PROBLEM: Below are the records; work out how many lines among them contain "diode", and write nothing besides that number.

*** EXERCISE INPUTS Section Begins ***

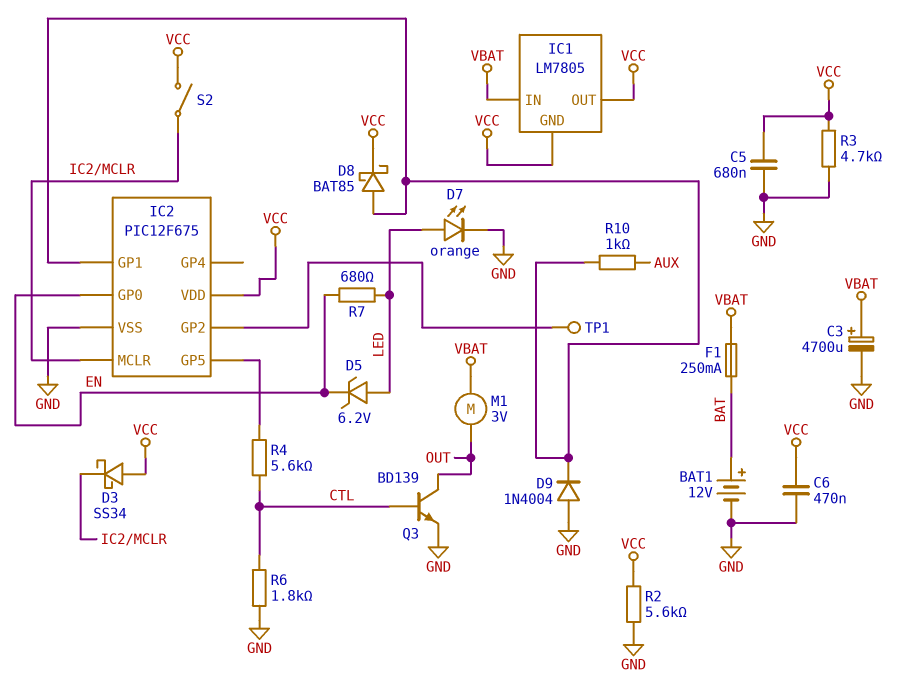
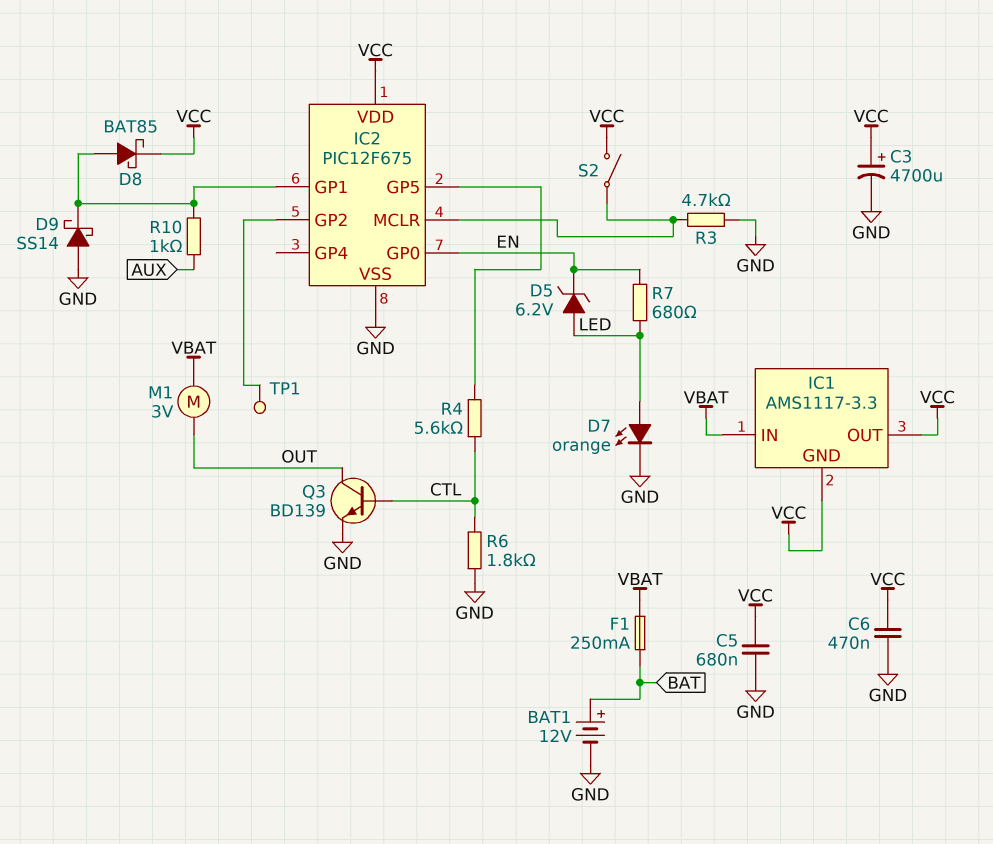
C3: 4700uF (plus VBAT, minus GND) -> 4700uF (plus VCC, minus GND)
D3: schottky SS34 (A VCC, K IC2/MCLR) -> none
D9: diode 1N4004 (A GND, K IC2/GP1) -> schottky SS14 (A GND, K IC2/GP1)
IC1: LM7805 -> AMS1117-3.3
R2: 5.6k (GND, VCC) -> none
R3: 4.7k (GND, VCC) -> 4.7k (GND, IC2/MCLR)

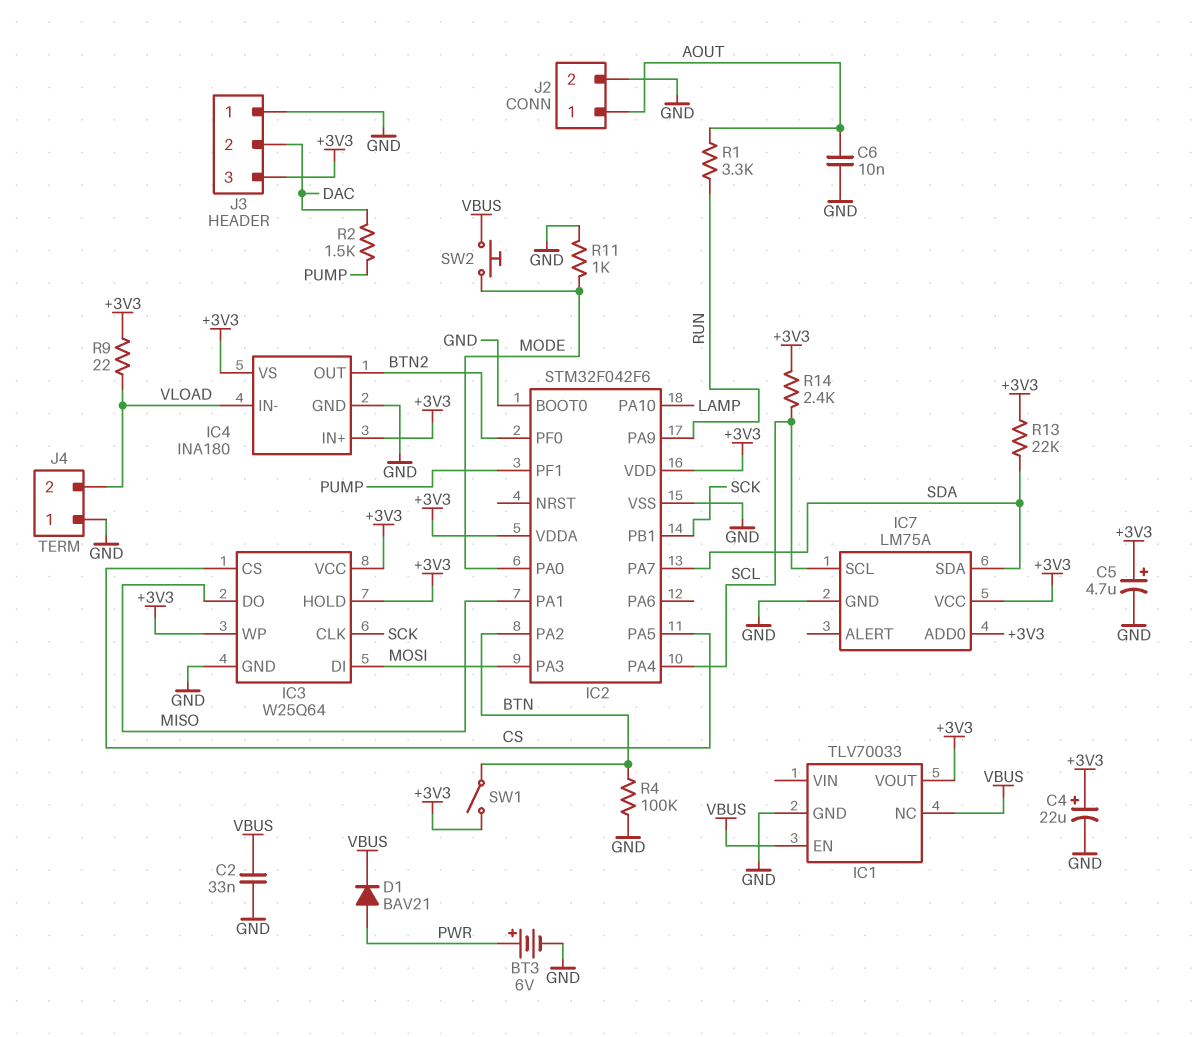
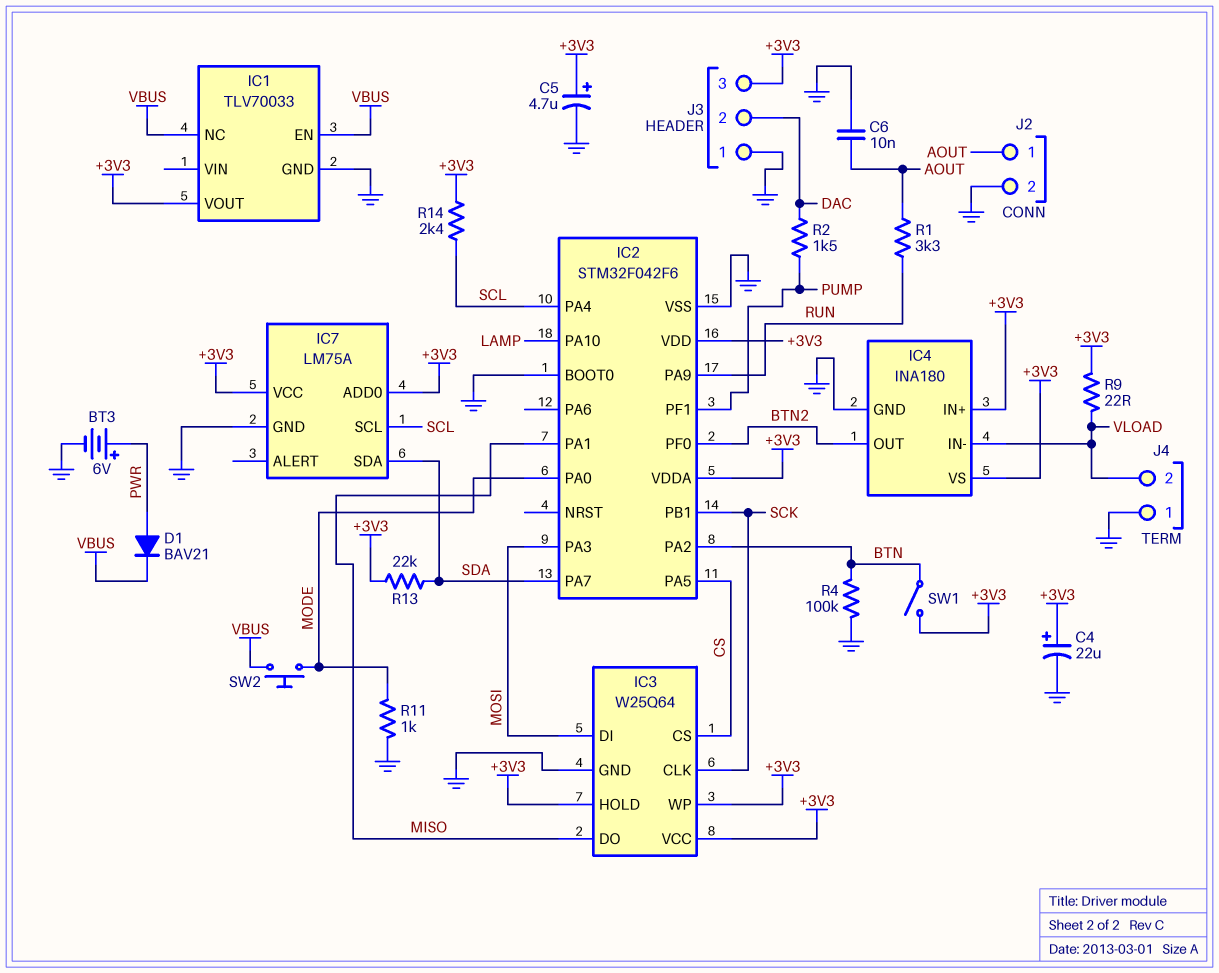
C2: 33nF (GND, VBUS) -> none

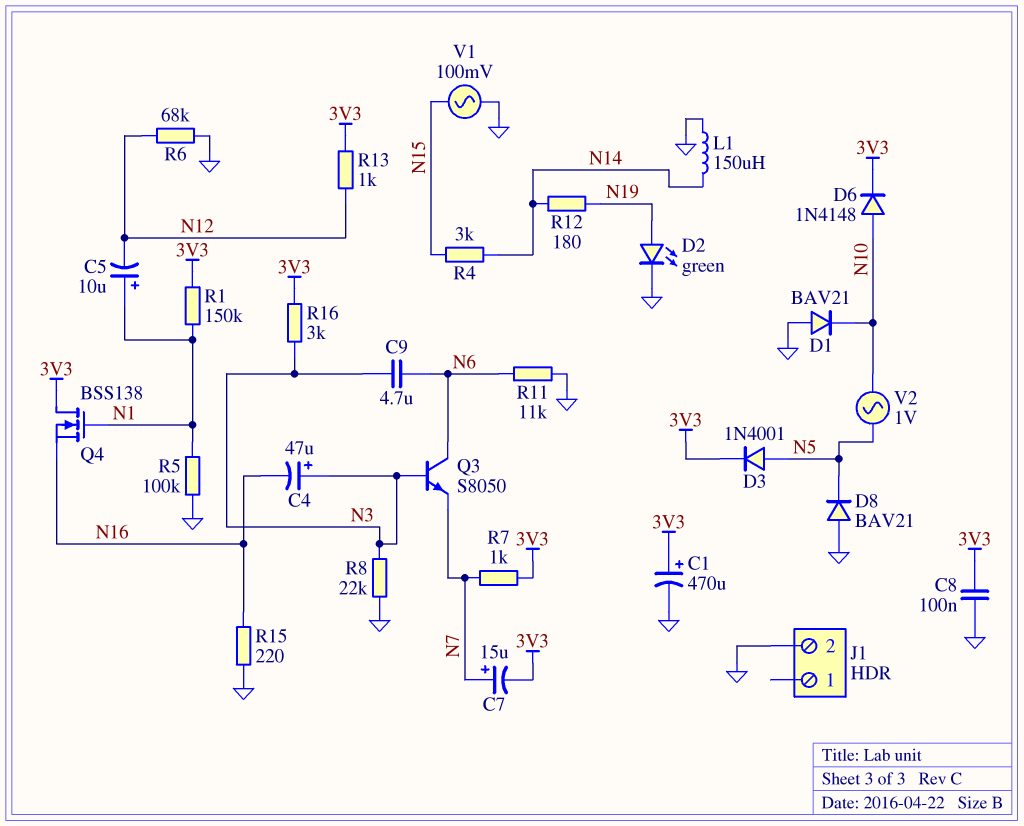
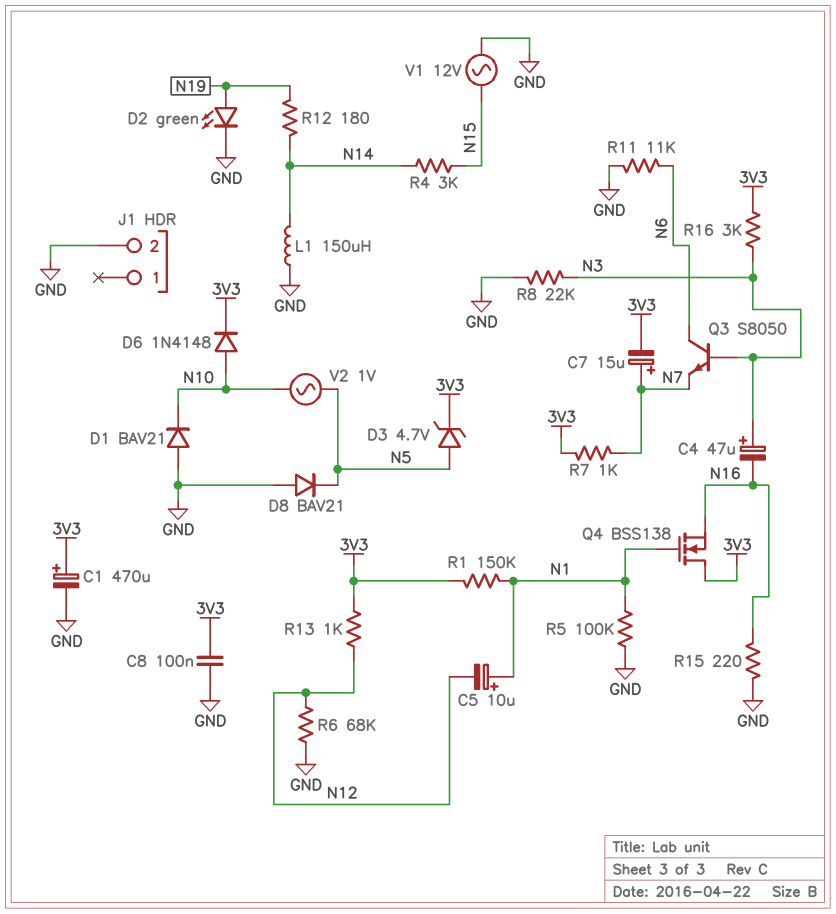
C9: 4.7uF (N3, N6) -> none
D3: diode 1N4001 (A N5, K 3V3) -> zener 4.7V (A N5, K 3V3)
V1: AC 100mV (GND, N15) -> AC 12V (GND, N15)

*** EXERCISE INPUTS Section Ends ***

OUTPUT: 2